* **Task details**: Leaving out every picture, output the records below exactly as they are.

* **Available data**:

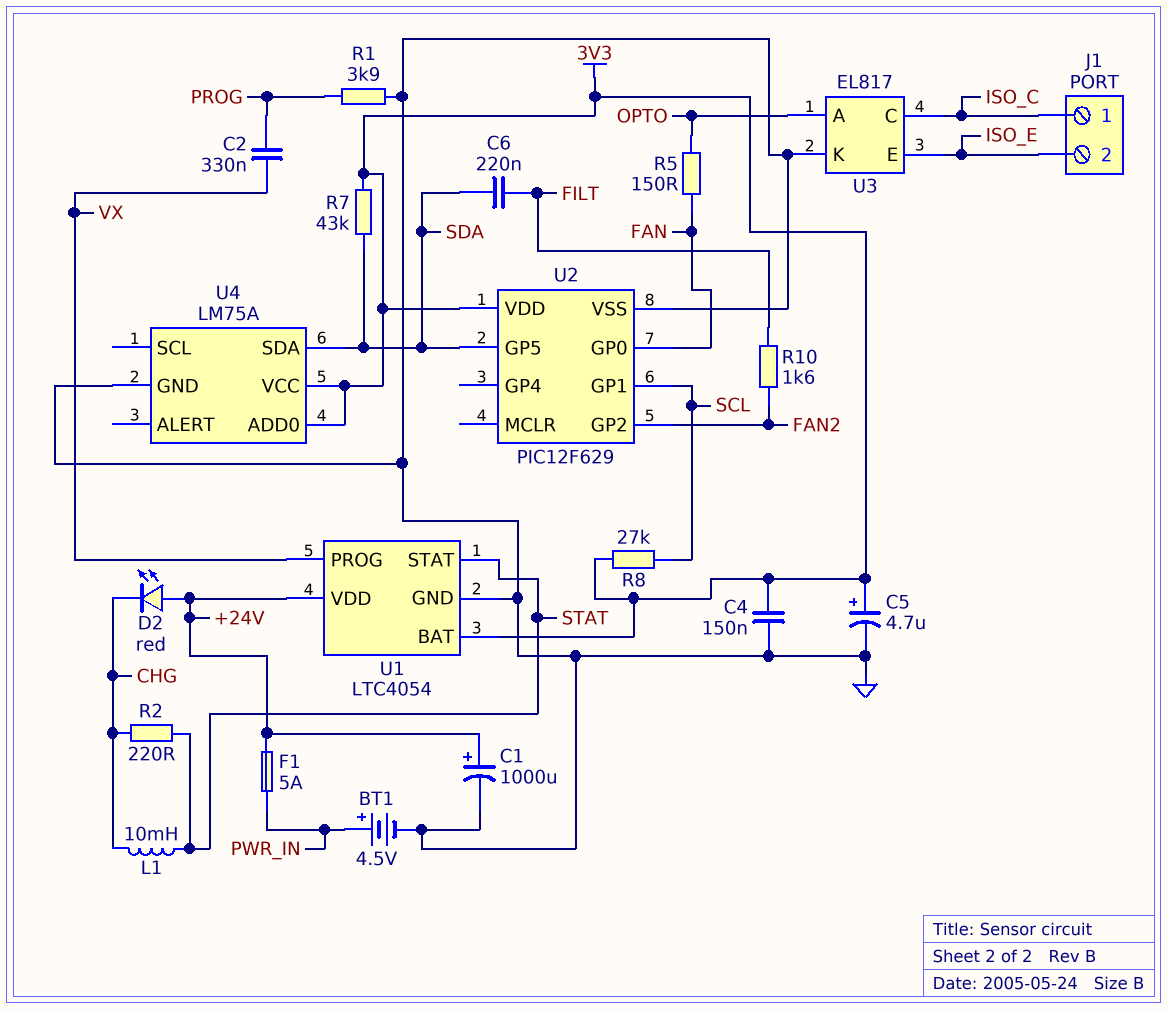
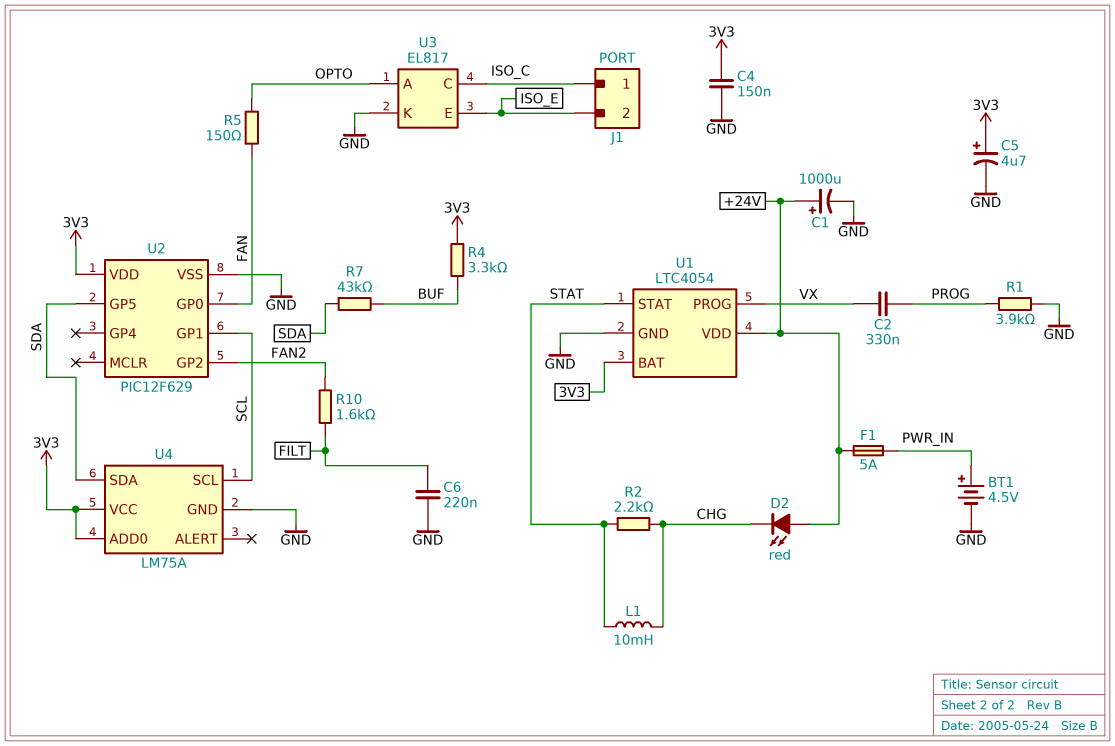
C6: 220nF (FILT, SDA) -> 220nF (FILT, GND)
R2: 220 (CHG, STAT) -> 2.2k (CHG, STAT)
R4: none -> 3.3k (3V3, BUF)
R7: 43k (3V3, SDA) -> 43k (BUF, SDA)
R8: 27k (3V3, SCL) -> none
U4 pin SCL: none -> SCL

* **Answer to the problem**:
C6: 220nF (FILT, SDA) -> 220nF (FILT, GND)
R2: 220 (CHG, STAT) -> 2.2k (CHG, STAT)
R4: none -> 3.3k (3V3, BUF)
R7: 43k (3V3, SDA) -> 43k (BUF, SDA)
R8: 27k (3V3, SCL) -> none
U4 pin SCL: none -> SCL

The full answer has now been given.